When you reach the line with "(521, 181) = (415, 182): red book -> none" in the data below, begin printing lines exactly, and stop once the line with "(724, 528) = (675, 183): grey" has been printed.

Stored dataset items
________________________________________
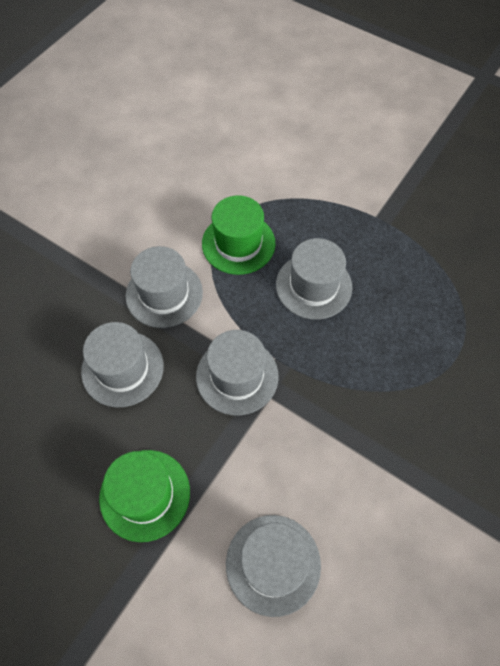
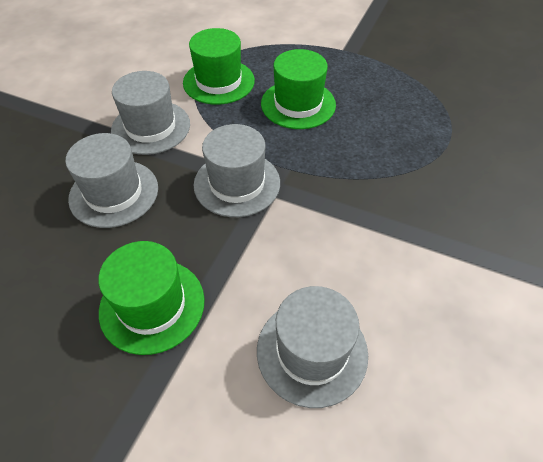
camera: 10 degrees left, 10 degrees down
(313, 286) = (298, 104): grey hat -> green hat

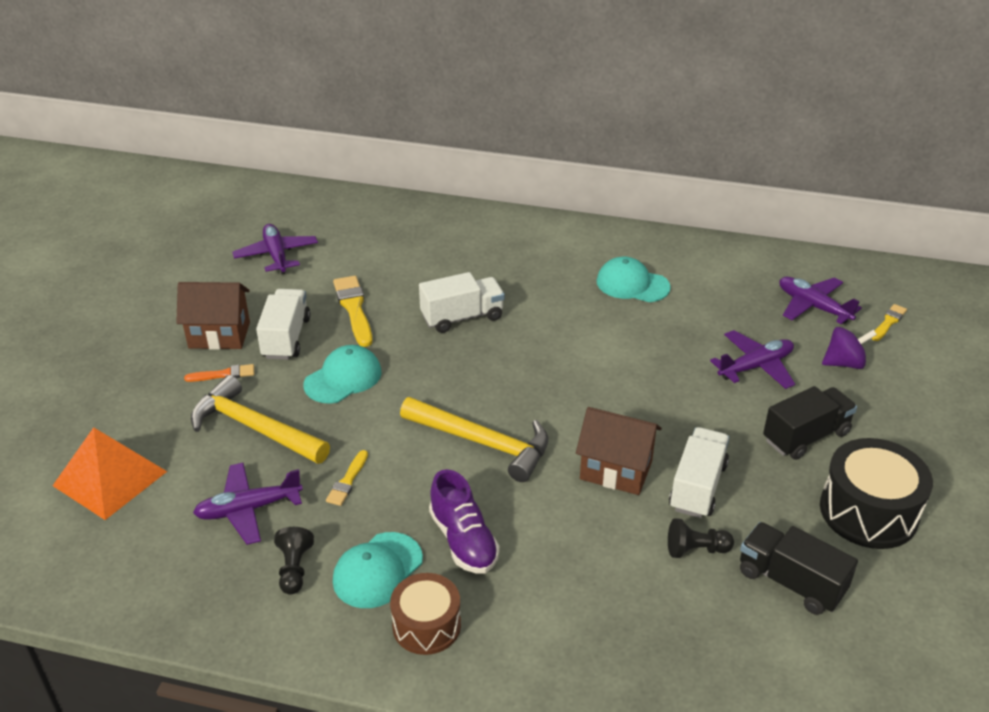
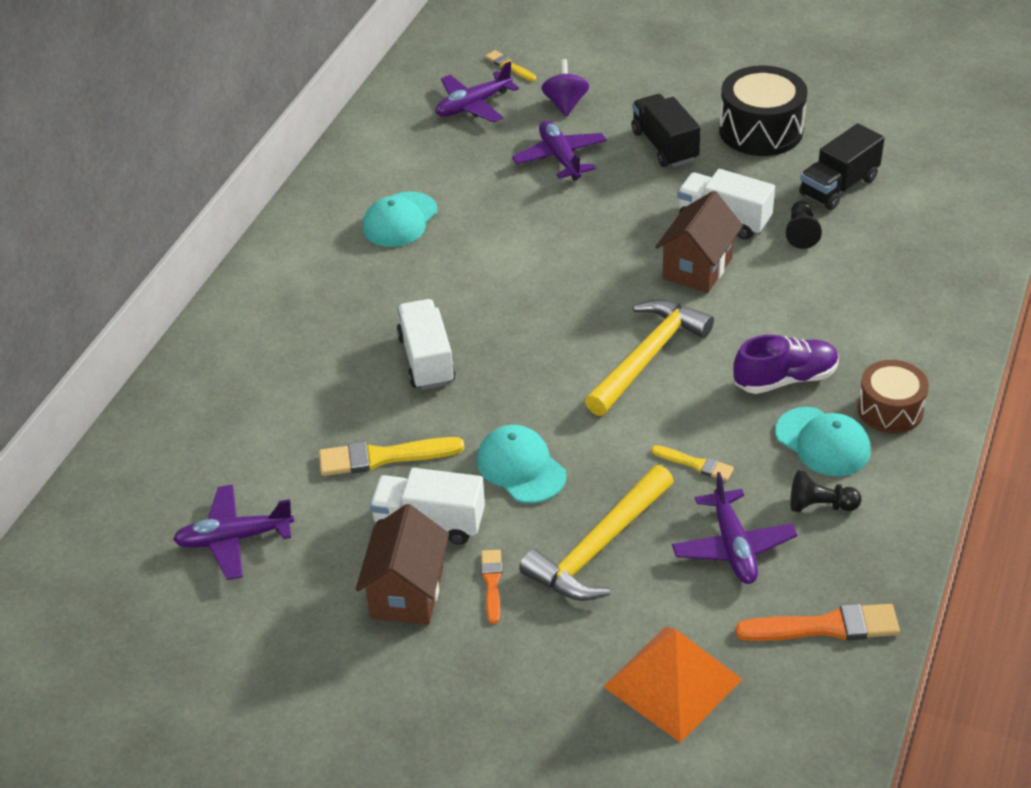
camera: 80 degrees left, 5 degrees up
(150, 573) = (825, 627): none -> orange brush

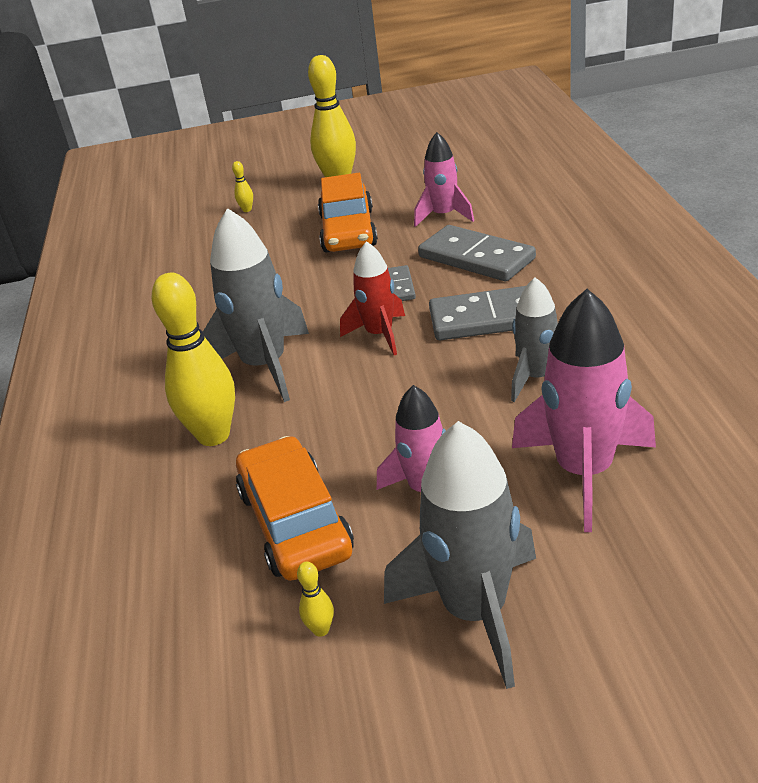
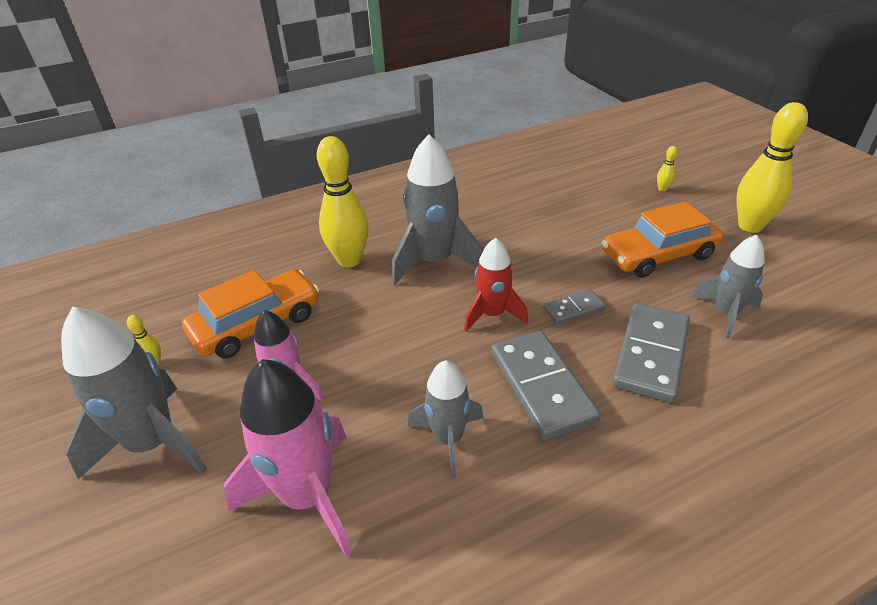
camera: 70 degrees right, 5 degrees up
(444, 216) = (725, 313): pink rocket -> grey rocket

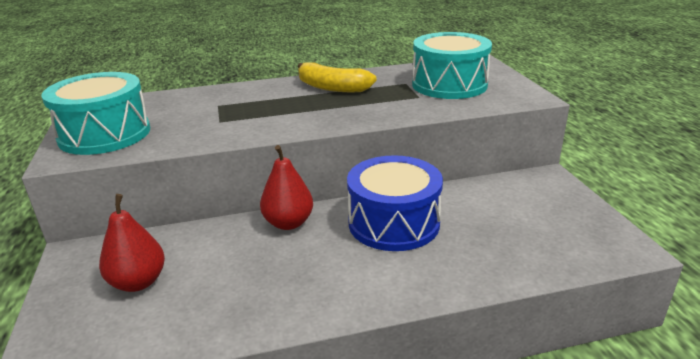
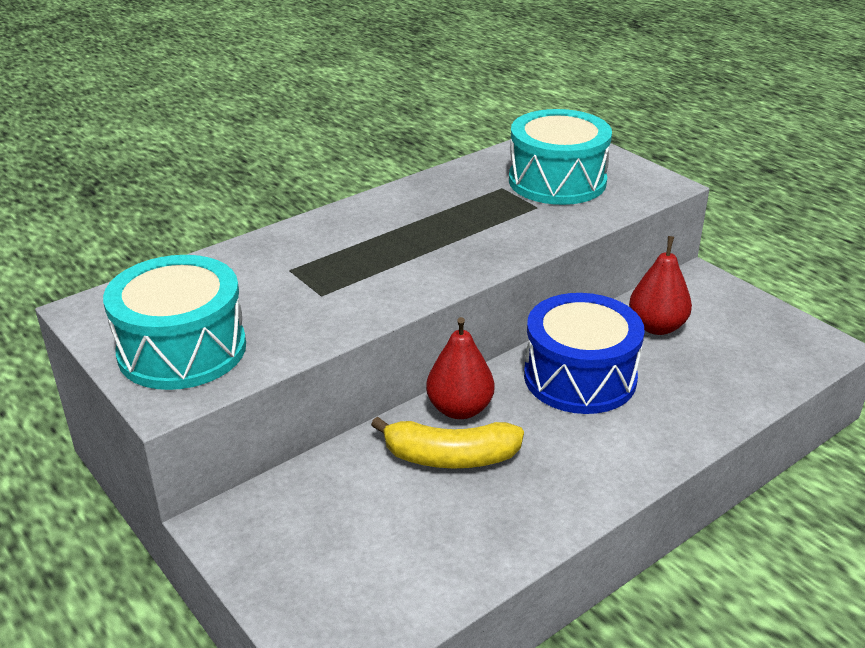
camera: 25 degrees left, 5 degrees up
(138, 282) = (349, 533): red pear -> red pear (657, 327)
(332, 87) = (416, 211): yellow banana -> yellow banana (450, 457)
________________________________________
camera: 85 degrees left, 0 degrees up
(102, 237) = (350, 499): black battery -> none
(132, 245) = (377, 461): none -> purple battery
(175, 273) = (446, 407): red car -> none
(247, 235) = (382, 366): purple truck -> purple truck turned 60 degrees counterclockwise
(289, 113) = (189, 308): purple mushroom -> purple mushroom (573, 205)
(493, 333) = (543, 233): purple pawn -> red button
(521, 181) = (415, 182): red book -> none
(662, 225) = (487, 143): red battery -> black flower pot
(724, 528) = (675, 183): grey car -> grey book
________________________________________
§ **Task output**
(521, 181) = (415, 182): red book -> none
(662, 225) = (487, 143): red battery -> black flower pot
(724, 528) = (675, 183): grey car -> grey book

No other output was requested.